═══ Data for analysis

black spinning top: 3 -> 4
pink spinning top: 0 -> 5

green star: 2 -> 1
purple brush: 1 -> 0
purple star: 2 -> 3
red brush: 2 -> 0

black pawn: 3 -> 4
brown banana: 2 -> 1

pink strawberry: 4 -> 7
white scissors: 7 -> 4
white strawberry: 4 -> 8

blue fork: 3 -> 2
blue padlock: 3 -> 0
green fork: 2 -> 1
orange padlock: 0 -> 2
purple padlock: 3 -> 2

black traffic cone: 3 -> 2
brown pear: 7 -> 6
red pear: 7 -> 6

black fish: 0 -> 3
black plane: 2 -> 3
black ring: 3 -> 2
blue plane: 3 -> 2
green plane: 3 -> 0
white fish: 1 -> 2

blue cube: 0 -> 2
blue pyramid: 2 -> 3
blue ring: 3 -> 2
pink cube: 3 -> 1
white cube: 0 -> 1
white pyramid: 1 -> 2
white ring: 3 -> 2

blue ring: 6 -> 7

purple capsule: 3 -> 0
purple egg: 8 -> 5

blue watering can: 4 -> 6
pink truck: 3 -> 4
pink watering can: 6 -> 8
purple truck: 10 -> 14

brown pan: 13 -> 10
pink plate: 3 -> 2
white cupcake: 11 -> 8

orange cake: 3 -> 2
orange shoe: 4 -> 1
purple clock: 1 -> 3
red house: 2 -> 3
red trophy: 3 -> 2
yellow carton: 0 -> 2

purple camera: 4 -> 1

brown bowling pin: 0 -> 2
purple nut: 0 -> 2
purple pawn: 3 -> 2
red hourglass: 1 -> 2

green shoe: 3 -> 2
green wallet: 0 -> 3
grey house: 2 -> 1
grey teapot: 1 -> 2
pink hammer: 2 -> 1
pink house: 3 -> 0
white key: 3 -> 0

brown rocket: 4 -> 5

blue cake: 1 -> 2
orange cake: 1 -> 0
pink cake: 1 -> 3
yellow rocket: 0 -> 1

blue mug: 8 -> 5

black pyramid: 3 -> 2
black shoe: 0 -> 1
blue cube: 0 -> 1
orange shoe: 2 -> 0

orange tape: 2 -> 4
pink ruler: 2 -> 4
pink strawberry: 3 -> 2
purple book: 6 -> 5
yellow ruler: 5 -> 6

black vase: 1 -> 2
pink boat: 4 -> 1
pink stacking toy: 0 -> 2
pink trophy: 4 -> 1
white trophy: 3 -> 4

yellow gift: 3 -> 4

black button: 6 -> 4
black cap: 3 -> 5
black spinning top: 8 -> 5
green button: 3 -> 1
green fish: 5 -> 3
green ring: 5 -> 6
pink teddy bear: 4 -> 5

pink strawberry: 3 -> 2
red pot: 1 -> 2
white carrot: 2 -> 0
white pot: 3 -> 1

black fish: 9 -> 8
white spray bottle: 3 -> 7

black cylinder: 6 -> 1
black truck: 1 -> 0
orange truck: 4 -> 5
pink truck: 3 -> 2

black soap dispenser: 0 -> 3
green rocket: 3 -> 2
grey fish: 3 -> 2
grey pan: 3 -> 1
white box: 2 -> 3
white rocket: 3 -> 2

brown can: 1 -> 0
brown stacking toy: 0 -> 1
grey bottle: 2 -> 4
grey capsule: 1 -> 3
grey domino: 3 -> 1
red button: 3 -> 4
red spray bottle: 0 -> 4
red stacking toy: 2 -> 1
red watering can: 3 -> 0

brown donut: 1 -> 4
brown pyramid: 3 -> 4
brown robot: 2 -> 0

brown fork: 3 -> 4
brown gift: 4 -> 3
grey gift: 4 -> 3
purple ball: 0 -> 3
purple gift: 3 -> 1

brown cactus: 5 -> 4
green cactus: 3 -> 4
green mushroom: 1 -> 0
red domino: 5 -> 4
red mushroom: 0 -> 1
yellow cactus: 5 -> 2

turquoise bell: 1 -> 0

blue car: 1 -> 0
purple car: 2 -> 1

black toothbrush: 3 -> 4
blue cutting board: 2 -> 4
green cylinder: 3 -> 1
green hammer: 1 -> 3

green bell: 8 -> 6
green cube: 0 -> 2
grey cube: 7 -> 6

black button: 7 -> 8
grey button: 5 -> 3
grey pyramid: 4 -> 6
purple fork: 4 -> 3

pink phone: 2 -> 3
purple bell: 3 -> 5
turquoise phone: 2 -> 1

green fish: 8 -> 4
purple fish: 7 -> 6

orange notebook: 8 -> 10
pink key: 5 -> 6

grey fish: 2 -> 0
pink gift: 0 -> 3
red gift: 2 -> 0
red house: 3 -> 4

══════

Exercise details — Reproduce each record shown above without altering a single word.

Answer for this exercise —
black spinning top: 3 -> 4
pink spinning top: 0 -> 5

green star: 2 -> 1
purple brush: 1 -> 0
purple star: 2 -> 3
red brush: 2 -> 0

black pawn: 3 -> 4
brown banana: 2 -> 1

pink strawberry: 4 -> 7
white scissors: 7 -> 4
white strawberry: 4 -> 8

blue fork: 3 -> 2
blue padlock: 3 -> 0
green fork: 2 -> 1
orange padlock: 0 -> 2
purple padlock: 3 -> 2

black traffic cone: 3 -> 2
brown pear: 7 -> 6
red pear: 7 -> 6

black fish: 0 -> 3
black plane: 2 -> 3
black ring: 3 -> 2
blue plane: 3 -> 2
green plane: 3 -> 0
white fish: 1 -> 2

blue cube: 0 -> 2
blue pyramid: 2 -> 3
blue ring: 3 -> 2
pink cube: 3 -> 1
white cube: 0 -> 1
white pyramid: 1 -> 2
white ring: 3 -> 2

blue ring: 6 -> 7

purple capsule: 3 -> 0
purple egg: 8 -> 5

blue watering can: 4 -> 6
pink truck: 3 -> 4
pink watering can: 6 -> 8
purple truck: 10 -> 14

brown pan: 13 -> 10
pink plate: 3 -> 2
white cupcake: 11 -> 8

orange cake: 3 -> 2
orange shoe: 4 -> 1
purple clock: 1 -> 3
red house: 2 -> 3
red trophy: 3 -> 2
yellow carton: 0 -> 2

purple camera: 4 -> 1

brown bowling pin: 0 -> 2
purple nut: 0 -> 2
purple pawn: 3 -> 2
red hourglass: 1 -> 2

green shoe: 3 -> 2
green wallet: 0 -> 3
grey house: 2 -> 1
grey teapot: 1 -> 2
pink hammer: 2 -> 1
pink house: 3 -> 0
white key: 3 -> 0

brown rocket: 4 -> 5

blue cake: 1 -> 2
orange cake: 1 -> 0
pink cake: 1 -> 3
yellow rocket: 0 -> 1

blue mug: 8 -> 5

black pyramid: 3 -> 2
black shoe: 0 -> 1
blue cube: 0 -> 1
orange shoe: 2 -> 0

orange tape: 2 -> 4
pink ruler: 2 -> 4
pink strawberry: 3 -> 2
purple book: 6 -> 5
yellow ruler: 5 -> 6

black vase: 1 -> 2
pink boat: 4 -> 1
pink stacking toy: 0 -> 2
pink trophy: 4 -> 1
white trophy: 3 -> 4

yellow gift: 3 -> 4

black button: 6 -> 4
black cap: 3 -> 5
black spinning top: 8 -> 5
green button: 3 -> 1
green fish: 5 -> 3
green ring: 5 -> 6
pink teddy bear: 4 -> 5

pink strawberry: 3 -> 2
red pot: 1 -> 2
white carrot: 2 -> 0
white pot: 3 -> 1

black fish: 9 -> 8
white spray bottle: 3 -> 7

black cylinder: 6 -> 1
black truck: 1 -> 0
orange truck: 4 -> 5
pink truck: 3 -> 2

black soap dispenser: 0 -> 3
green rocket: 3 -> 2
grey fish: 3 -> 2
grey pan: 3 -> 1
white box: 2 -> 3
white rocket: 3 -> 2

brown can: 1 -> 0
brown stacking toy: 0 -> 1
grey bottle: 2 -> 4
grey capsule: 1 -> 3
grey domino: 3 -> 1
red button: 3 -> 4
red spray bottle: 0 -> 4
red stacking toy: 2 -> 1
red watering can: 3 -> 0

brown donut: 1 -> 4
brown pyramid: 3 -> 4
brown robot: 2 -> 0

brown fork: 3 -> 4
brown gift: 4 -> 3
grey gift: 4 -> 3
purple ball: 0 -> 3
purple gift: 3 -> 1

brown cactus: 5 -> 4
green cactus: 3 -> 4
green mushroom: 1 -> 0
red domino: 5 -> 4
red mushroom: 0 -> 1
yellow cactus: 5 -> 2

turquoise bell: 1 -> 0

blue car: 1 -> 0
purple car: 2 -> 1

black toothbrush: 3 -> 4
blue cutting board: 2 -> 4
green cylinder: 3 -> 1
green hammer: 1 -> 3

green bell: 8 -> 6
green cube: 0 -> 2
grey cube: 7 -> 6

black button: 7 -> 8
grey button: 5 -> 3
grey pyramid: 4 -> 6
purple fork: 4 -> 3

pink phone: 2 -> 3
purple bell: 3 -> 5
turquoise phone: 2 -> 1

green fish: 8 -> 4
purple fish: 7 -> 6

orange notebook: 8 -> 10
pink key: 5 -> 6

grey fish: 2 -> 0
pink gift: 0 -> 3
red gift: 2 -> 0
red house: 3 -> 4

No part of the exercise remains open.